Task brief:
Up to and including the line with "- spun: maison/gris", restate every line of the records below word for word, from the first line on, leaving out the pictures.

Exercise materials:
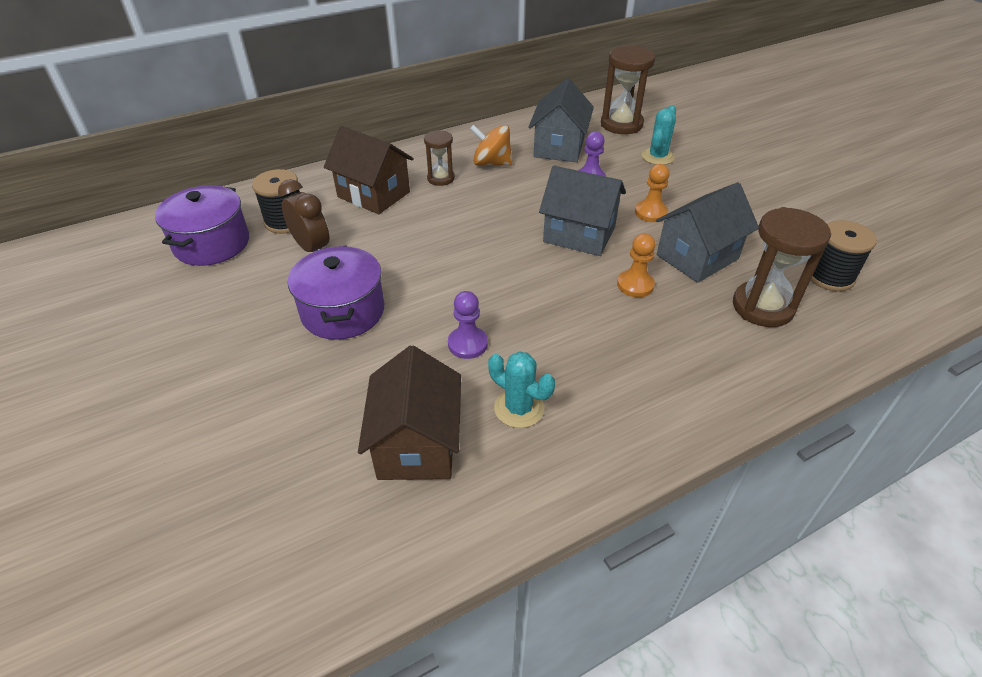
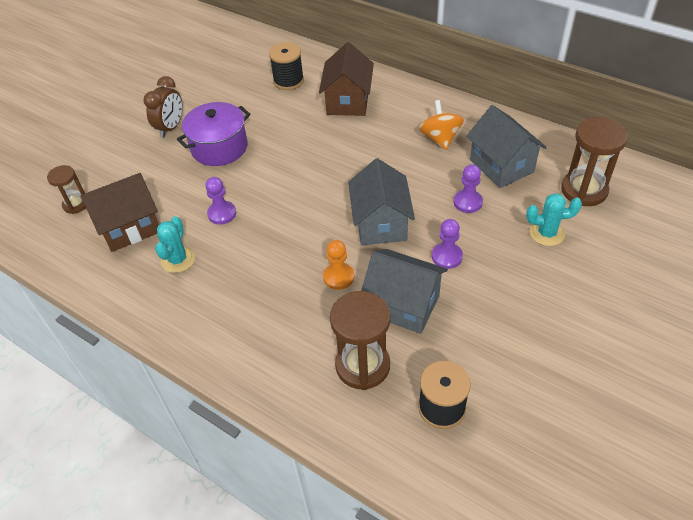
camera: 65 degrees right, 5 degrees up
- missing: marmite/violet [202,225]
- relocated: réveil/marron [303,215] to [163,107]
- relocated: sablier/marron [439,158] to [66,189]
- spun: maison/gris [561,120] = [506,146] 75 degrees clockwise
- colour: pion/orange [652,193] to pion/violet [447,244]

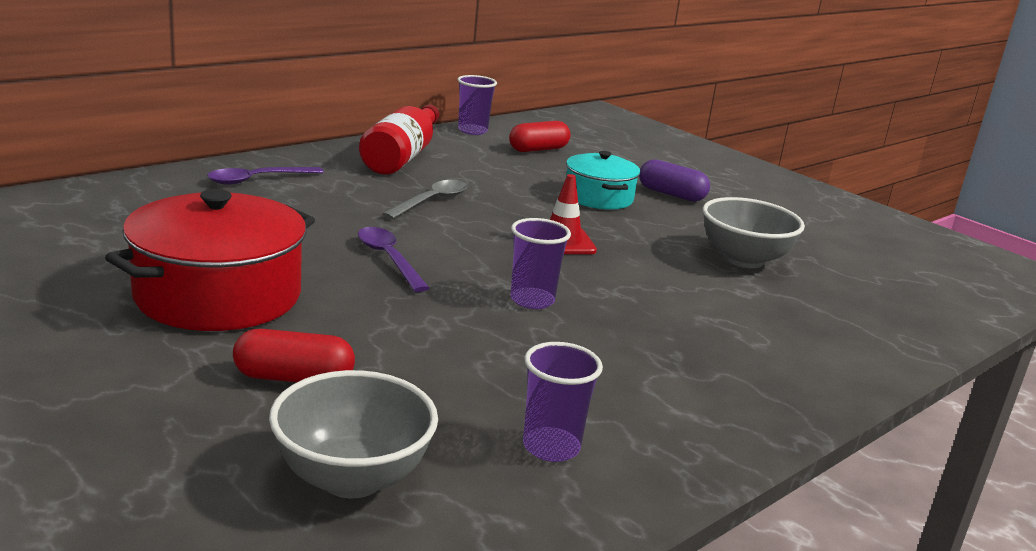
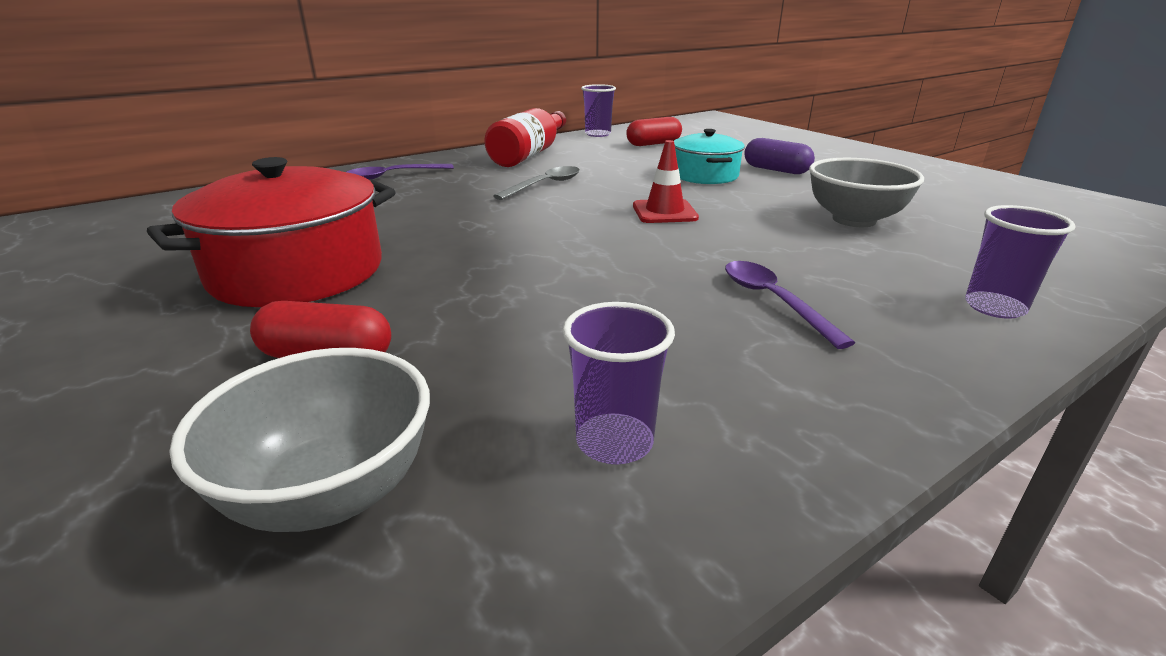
camera: 10 degrees right, 5 degrees up
- relocated: cuillère/violet [393,259] to [790,305]
- relocated: gobelet/violet [540,263] to [1020,262]

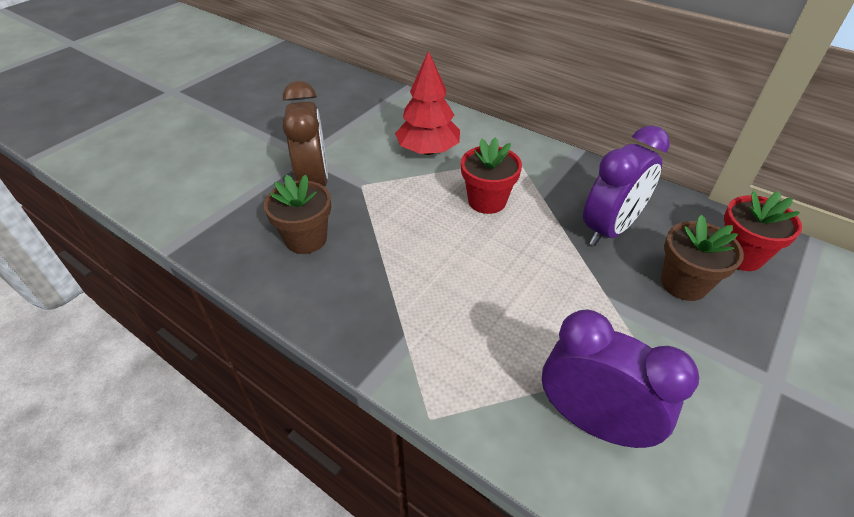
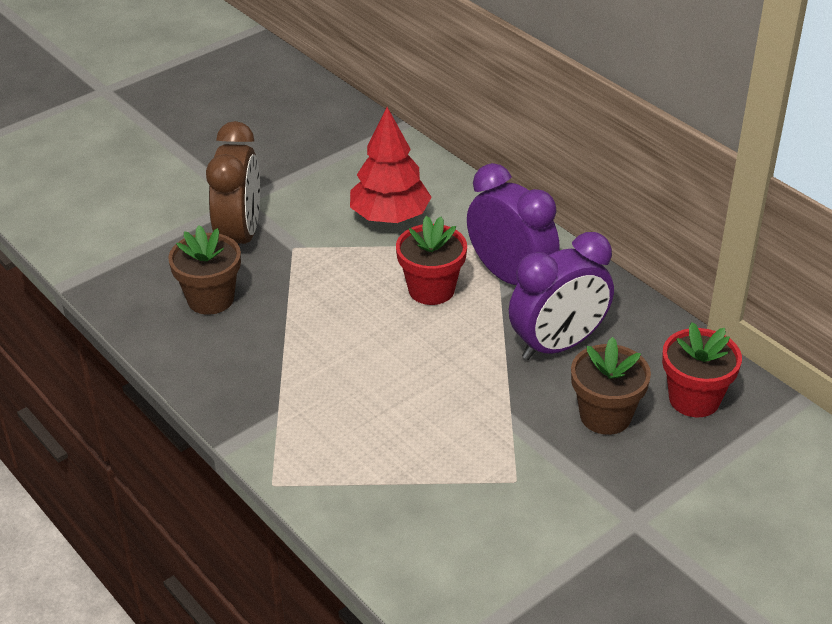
camera: 15 degrees right, 5 degrees down
- relocated: réveil/violet [620,378] to [513,224]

Exercise answer:
camera: 65 degrees right, 5 degrees up
- missing: marmite/violet [202,225]
- relocated: réveil/marron [303,215] to [163,107]
- relocated: sablier/marron [439,158] to [66,189]
- spun: maison/gris [561,120] = [506,146] 75 degrees clockwise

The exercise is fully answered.